DATA SECTION Block Start

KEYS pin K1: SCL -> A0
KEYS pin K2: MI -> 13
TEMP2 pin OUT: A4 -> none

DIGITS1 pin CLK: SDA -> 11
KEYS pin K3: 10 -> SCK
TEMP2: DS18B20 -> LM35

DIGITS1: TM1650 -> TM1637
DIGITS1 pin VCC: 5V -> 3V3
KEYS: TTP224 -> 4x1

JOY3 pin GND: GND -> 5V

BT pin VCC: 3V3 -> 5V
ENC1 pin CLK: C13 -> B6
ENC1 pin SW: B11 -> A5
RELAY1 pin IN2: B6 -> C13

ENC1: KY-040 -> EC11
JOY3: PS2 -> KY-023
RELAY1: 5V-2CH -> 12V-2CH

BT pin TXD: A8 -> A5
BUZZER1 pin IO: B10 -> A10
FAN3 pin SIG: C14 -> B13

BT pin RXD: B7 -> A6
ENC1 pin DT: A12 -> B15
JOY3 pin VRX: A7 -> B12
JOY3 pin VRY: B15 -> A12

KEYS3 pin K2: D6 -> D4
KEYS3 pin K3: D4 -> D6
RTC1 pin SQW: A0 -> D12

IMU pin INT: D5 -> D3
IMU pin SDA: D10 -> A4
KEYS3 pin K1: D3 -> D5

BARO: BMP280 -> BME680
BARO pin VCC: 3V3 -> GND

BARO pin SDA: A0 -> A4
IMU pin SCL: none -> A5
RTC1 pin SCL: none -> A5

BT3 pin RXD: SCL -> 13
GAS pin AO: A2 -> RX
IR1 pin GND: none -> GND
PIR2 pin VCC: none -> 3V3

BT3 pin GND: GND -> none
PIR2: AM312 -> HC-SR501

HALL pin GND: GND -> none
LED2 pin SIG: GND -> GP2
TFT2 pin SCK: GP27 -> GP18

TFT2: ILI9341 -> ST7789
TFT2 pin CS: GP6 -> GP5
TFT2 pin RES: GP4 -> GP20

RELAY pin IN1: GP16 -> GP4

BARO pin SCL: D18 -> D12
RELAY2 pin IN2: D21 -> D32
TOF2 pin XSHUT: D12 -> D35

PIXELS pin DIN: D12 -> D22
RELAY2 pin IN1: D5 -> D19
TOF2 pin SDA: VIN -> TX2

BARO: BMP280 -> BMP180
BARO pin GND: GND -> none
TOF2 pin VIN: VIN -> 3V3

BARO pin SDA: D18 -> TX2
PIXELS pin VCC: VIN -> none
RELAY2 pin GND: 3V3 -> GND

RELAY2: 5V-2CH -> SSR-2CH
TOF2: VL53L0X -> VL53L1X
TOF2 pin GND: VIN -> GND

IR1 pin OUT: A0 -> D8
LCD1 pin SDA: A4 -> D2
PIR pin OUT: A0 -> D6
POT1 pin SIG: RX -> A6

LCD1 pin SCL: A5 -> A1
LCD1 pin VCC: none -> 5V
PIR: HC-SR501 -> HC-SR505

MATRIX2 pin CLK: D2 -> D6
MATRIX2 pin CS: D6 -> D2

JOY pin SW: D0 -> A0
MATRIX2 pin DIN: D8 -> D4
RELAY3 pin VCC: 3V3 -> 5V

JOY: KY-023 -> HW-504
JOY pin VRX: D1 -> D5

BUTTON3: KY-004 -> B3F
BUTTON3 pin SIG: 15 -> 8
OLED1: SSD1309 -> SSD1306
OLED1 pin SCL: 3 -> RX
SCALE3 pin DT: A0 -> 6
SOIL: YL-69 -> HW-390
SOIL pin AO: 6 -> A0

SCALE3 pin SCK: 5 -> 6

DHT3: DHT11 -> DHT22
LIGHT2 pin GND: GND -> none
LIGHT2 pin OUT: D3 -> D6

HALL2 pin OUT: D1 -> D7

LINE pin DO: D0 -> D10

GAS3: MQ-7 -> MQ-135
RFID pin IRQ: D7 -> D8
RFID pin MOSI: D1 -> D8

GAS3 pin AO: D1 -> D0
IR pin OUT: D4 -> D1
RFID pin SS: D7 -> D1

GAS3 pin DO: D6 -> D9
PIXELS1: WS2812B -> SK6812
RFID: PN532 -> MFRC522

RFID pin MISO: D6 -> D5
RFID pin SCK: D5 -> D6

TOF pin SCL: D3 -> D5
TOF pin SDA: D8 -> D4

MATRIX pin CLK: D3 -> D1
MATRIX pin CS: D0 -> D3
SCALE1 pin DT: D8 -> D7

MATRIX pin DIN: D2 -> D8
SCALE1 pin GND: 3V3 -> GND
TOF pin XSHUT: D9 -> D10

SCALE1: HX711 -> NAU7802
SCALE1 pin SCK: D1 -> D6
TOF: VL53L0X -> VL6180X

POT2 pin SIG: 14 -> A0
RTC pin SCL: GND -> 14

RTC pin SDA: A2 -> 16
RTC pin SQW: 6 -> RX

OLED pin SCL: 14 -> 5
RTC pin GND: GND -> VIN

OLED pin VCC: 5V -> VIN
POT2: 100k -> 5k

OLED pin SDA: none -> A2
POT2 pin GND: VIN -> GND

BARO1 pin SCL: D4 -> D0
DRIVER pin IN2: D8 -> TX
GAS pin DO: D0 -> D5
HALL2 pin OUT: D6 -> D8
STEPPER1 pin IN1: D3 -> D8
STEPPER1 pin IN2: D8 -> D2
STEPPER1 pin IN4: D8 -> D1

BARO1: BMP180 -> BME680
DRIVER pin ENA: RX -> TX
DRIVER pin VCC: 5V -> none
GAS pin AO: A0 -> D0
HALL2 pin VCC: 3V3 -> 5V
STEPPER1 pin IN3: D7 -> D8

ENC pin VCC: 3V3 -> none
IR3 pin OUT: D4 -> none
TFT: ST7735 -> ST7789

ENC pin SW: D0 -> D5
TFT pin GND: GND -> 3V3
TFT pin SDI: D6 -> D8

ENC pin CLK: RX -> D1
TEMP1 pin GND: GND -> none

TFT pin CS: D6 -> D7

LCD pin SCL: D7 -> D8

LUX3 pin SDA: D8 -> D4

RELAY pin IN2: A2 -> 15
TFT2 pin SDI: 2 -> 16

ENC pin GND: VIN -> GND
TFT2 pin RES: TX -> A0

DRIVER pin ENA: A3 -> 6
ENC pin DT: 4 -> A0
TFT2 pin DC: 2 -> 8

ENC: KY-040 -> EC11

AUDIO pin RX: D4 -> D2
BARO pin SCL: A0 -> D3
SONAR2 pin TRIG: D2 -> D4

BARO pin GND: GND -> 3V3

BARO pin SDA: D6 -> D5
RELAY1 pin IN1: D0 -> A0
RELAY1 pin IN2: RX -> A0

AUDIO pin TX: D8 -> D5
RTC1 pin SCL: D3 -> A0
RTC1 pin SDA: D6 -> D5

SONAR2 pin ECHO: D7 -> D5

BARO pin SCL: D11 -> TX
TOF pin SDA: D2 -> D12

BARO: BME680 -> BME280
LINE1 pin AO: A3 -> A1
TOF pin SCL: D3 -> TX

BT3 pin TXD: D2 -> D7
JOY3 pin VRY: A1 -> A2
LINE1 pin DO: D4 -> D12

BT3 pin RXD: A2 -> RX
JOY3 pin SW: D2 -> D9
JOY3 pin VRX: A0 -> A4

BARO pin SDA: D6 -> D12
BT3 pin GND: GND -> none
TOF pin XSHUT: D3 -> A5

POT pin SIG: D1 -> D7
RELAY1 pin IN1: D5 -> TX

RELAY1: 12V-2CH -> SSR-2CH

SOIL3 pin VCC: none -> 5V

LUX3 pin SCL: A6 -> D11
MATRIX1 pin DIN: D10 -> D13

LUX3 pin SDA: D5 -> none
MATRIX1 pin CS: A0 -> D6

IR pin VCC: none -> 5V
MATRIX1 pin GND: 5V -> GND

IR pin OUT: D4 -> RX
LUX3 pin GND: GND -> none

DATA SECTION Block End

• [THE PROBLEM] Begin at the line that has "BARO pin SDA: D6 -> D5" in the entries above; stop after the line that has "MATRIX1 pin DIN: D10 -> D13". Transcribe exactly those lines and no others.

• [TASK OUTPUT]
BARO pin SDA: D6 -> D5
RELAY1 pin IN1: D0 -> A0
RELAY1 pin IN2: RX -> A0

AUDIO pin TX: D8 -> D5
RTC1 pin SCL: D3 -> A0
RTC1 pin SDA: D6 -> D5

SONAR2 pin ECHO: D7 -> D5

BARO pin SCL: D11 -> TX
TOF pin SDA: D2 -> D12

BARO: BME680 -> BME280
LINE1 pin AO: A3 -> A1
TOF pin SCL: D3 -> TX

BT3 pin TXD: D2 -> D7
JOY3 pin VRY: A1 -> A2
LINE1 pin DO: D4 -> D12

BT3 pin RXD: A2 -> RX
JOY3 pin SW: D2 -> D9
JOY3 pin VRX: A0 -> A4

BARO pin SDA: D6 -> D12
BT3 pin GND: GND -> none
TOF pin XSHUT: D3 -> A5

POT pin SIG: D1 -> D7
RELAY1 pin IN1: D5 -> TX

RELAY1: 12V-2CH -> SSR-2CH

SOIL3 pin VCC: none -> 5V

LUX3 pin SCL: A6 -> D11
MATRIX1 pin DIN: D10 -> D13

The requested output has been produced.